** The input follows **

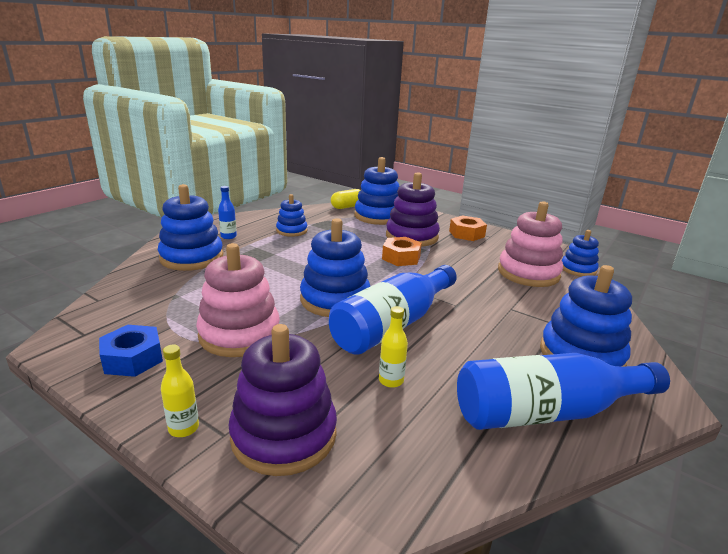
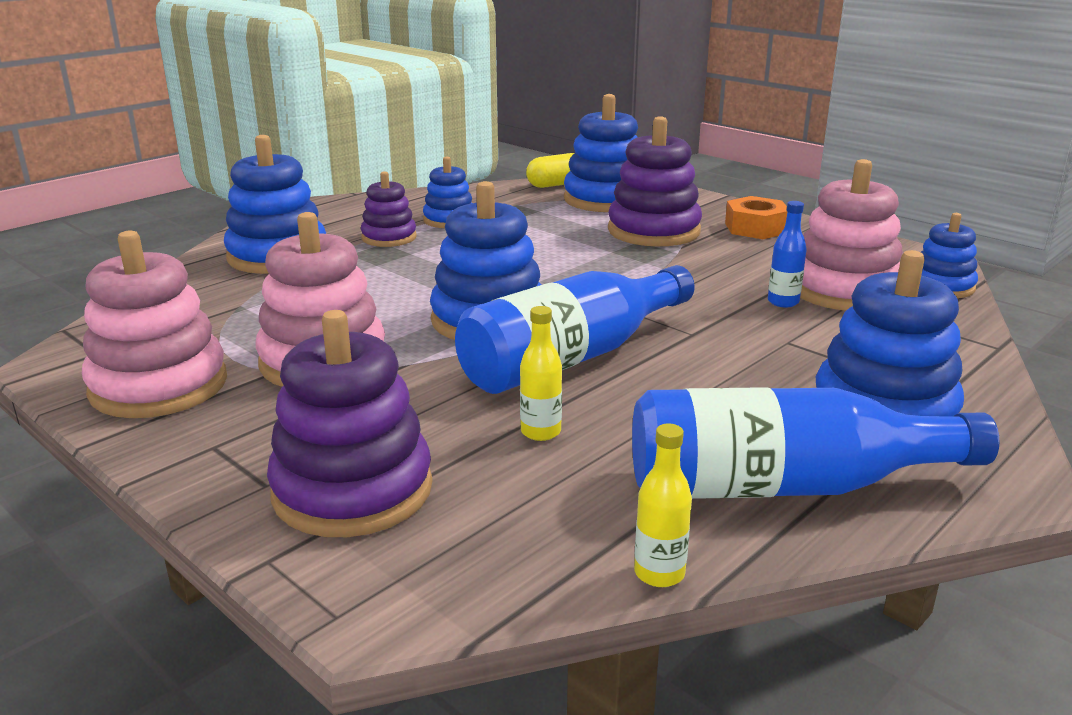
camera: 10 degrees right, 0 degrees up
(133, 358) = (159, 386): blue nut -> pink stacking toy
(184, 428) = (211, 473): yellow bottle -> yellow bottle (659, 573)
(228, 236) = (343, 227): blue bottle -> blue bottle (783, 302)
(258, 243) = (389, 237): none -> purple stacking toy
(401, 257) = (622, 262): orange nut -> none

** End of The input **
** The input follows **

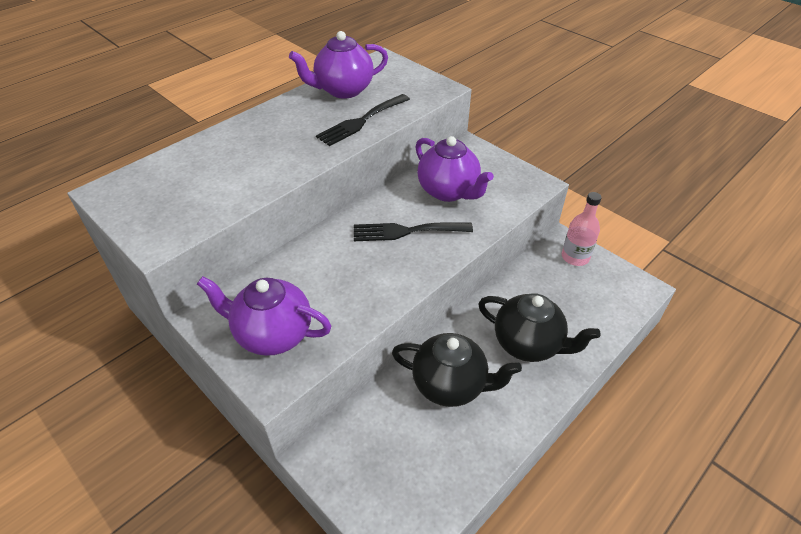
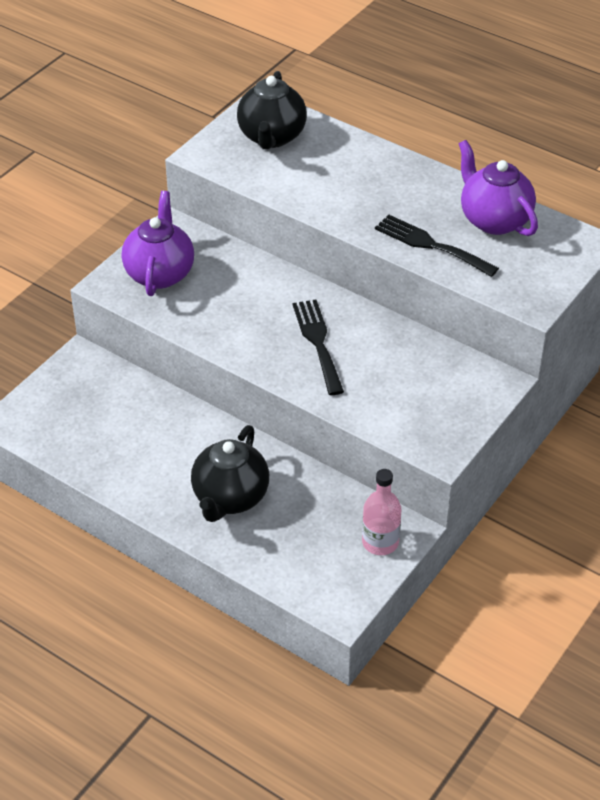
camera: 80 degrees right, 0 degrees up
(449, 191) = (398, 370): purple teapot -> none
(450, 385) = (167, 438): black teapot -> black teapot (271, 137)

** End of The input **

## What you are asked to do:
Please give an exact copy of the entries above, from the line with "(133, 358) = (159, 386): blue" down to the line with "(401, 257) = (622, 262): orange nut -> none", inclusive, and nothing else.

## Response box:
(133, 358) = (159, 386): blue nut -> pink stacking toy
(184, 428) = (211, 473): yellow bottle -> yellow bottle (659, 573)
(228, 236) = (343, 227): blue bottle -> blue bottle (783, 302)
(258, 243) = (389, 237): none -> purple stacking toy
(401, 257) = (622, 262): orange nut -> none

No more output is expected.